» Your task: Select all lines in the records that include "none".

» Supplied records:

--- --- ---

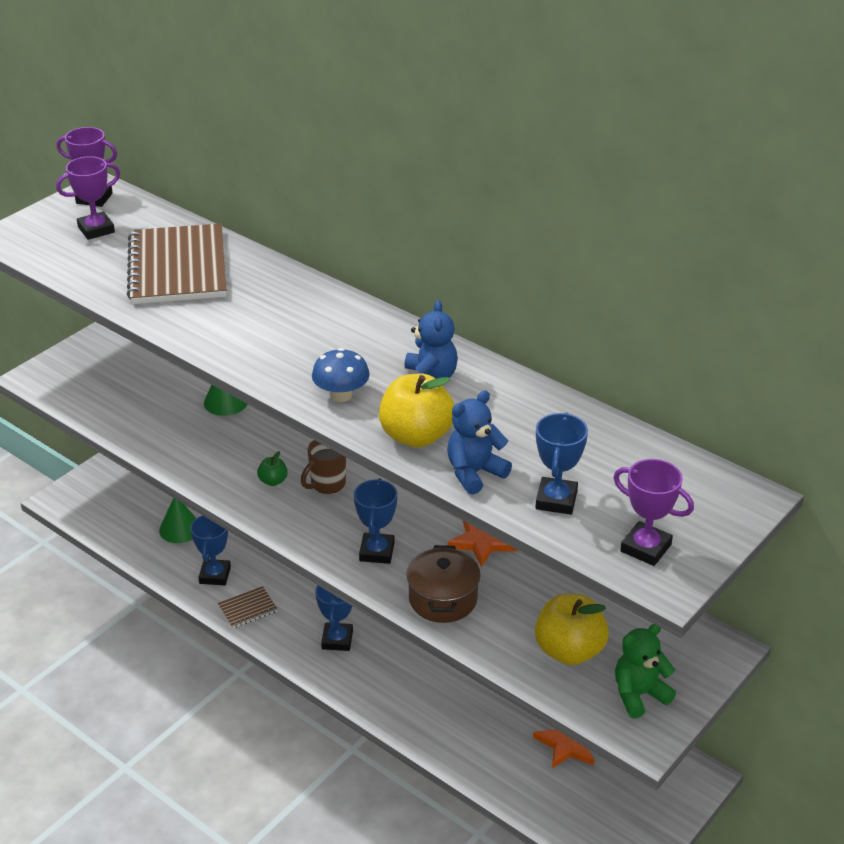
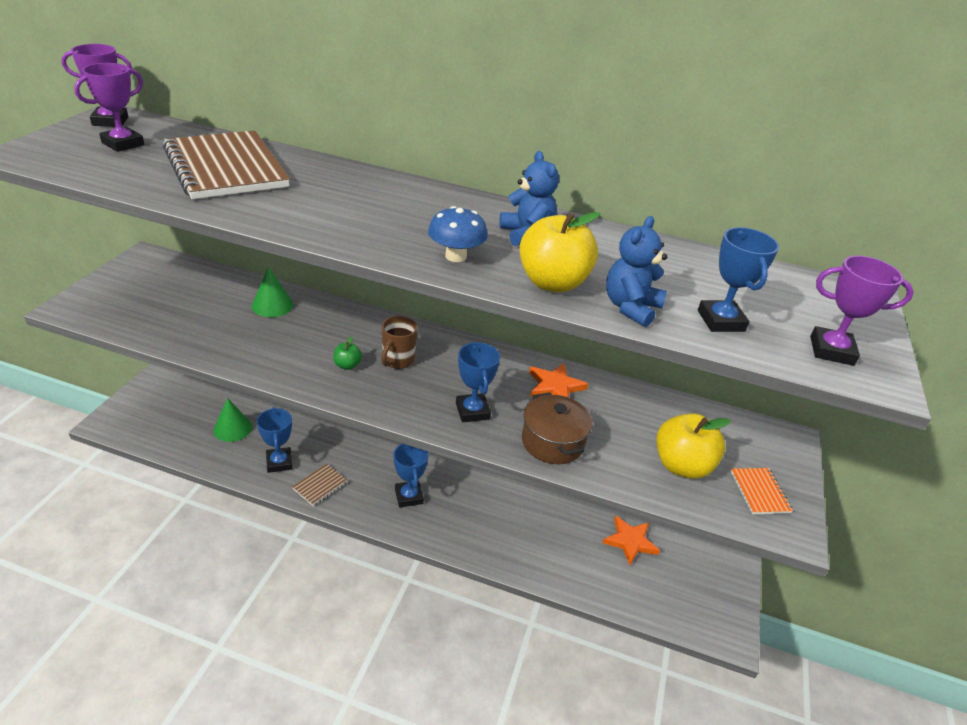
camera: 25 degrees left, 0 degrees up
(639, 695) = (759, 492): green teddy bear -> orange notebook

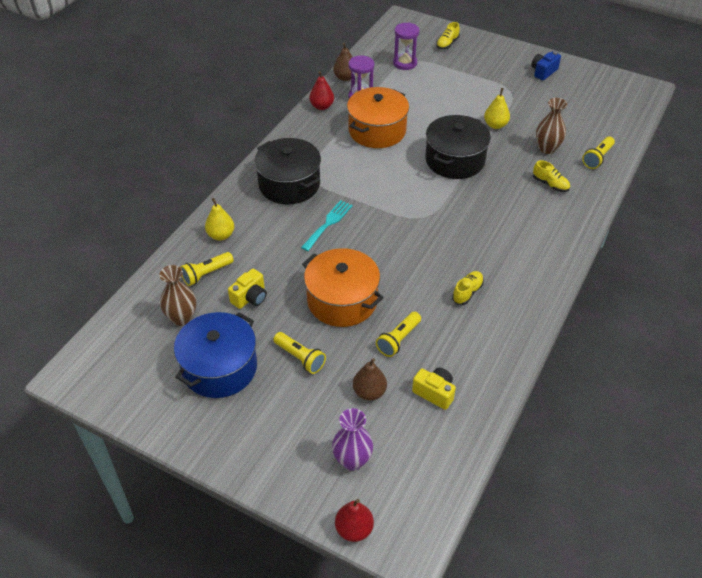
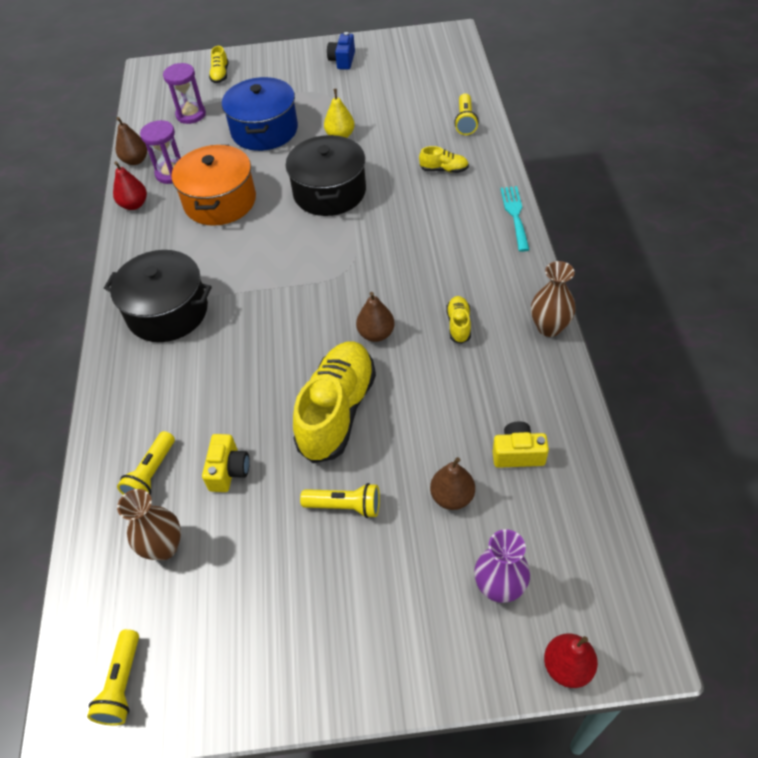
camera: 30 degrees left, 5 degrees up
(219, 368) = (261, 579): blue pot -> blue pot (264, 130)
(221, 235) = (132, 416): yellow pear -> none
(328, 223) = (250, 332): turquoise fork -> turquoise fork (515, 215)
(342, 301) = (337, 411): orange pot -> yellow shoe
(398, 340) = (433, 418): yellow flashlight -> yellow flashlight (122, 684)
(407, 268) = (376, 334): none -> brown pear
(547, 148) = (410, 135): brown vase -> brown vase (549, 327)

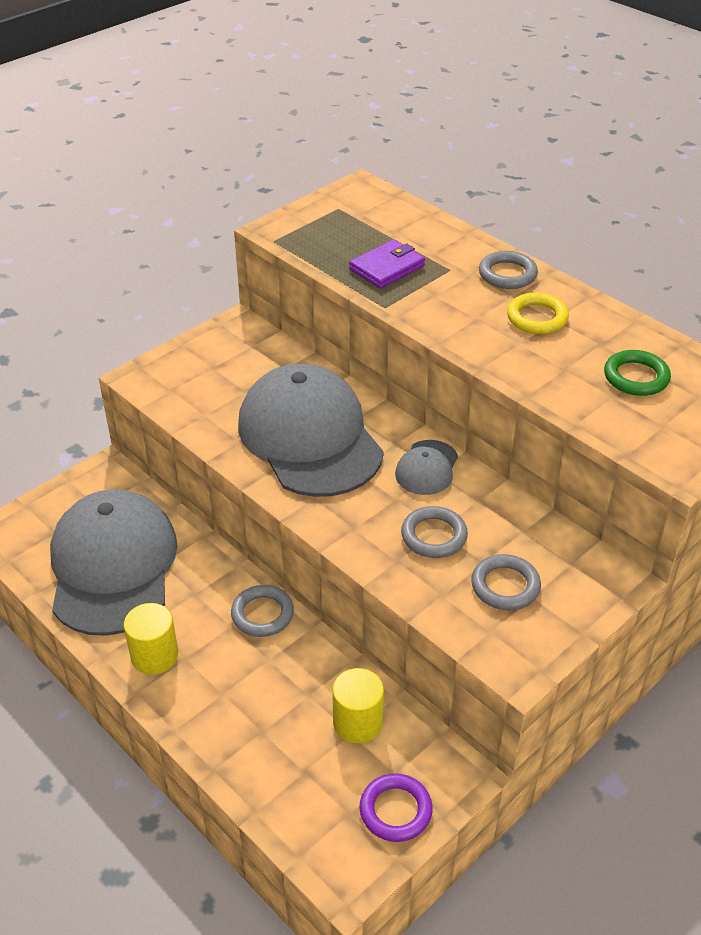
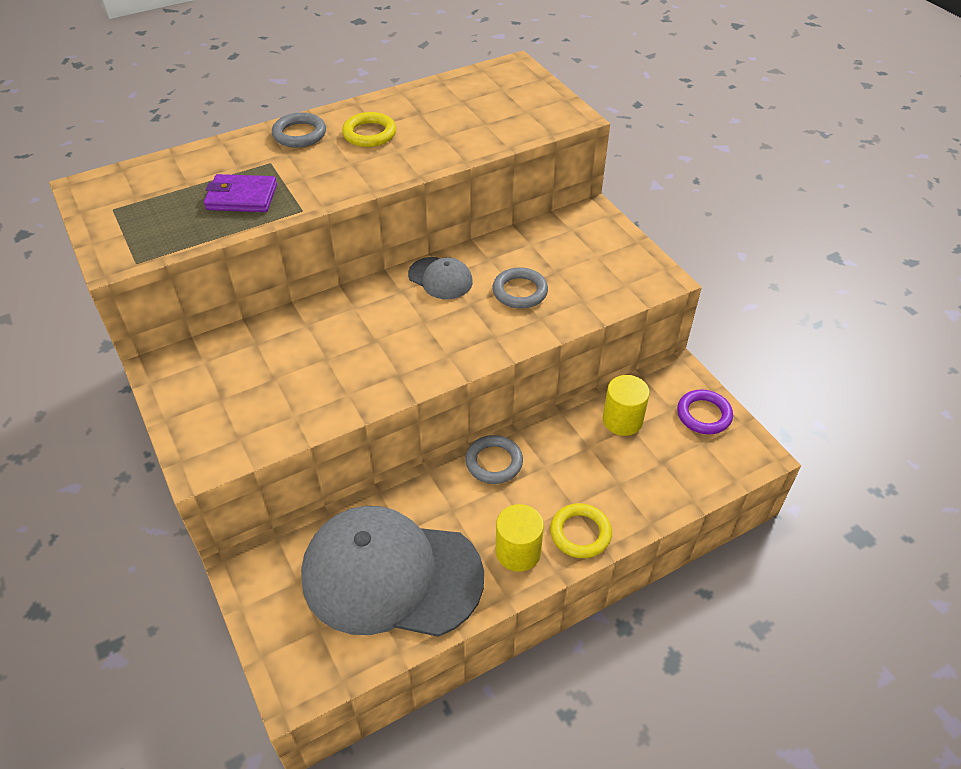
camera: 75 degrees left, 5 degrees up
(187, 705) = (580, 533): none -> yellow ring
(310, 437) = (367, 343): grey cap -> none
(387, 268) = (242, 197): purple wallet -> purple wallet turned 60 degrees counterclockwise
(505, 586) = (583, 266): grey ring -> none
(636, 377) = (468, 108): green ring -> none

--- --- ---

» Solution to this problem:
(221, 235) = (132, 416): yellow pear -> none
(407, 268) = (376, 334): none -> brown pear
(187, 705) = (580, 533): none -> yellow ring
(310, 437) = (367, 343): grey cap -> none
(505, 586) = (583, 266): grey ring -> none
(636, 377) = (468, 108): green ring -> none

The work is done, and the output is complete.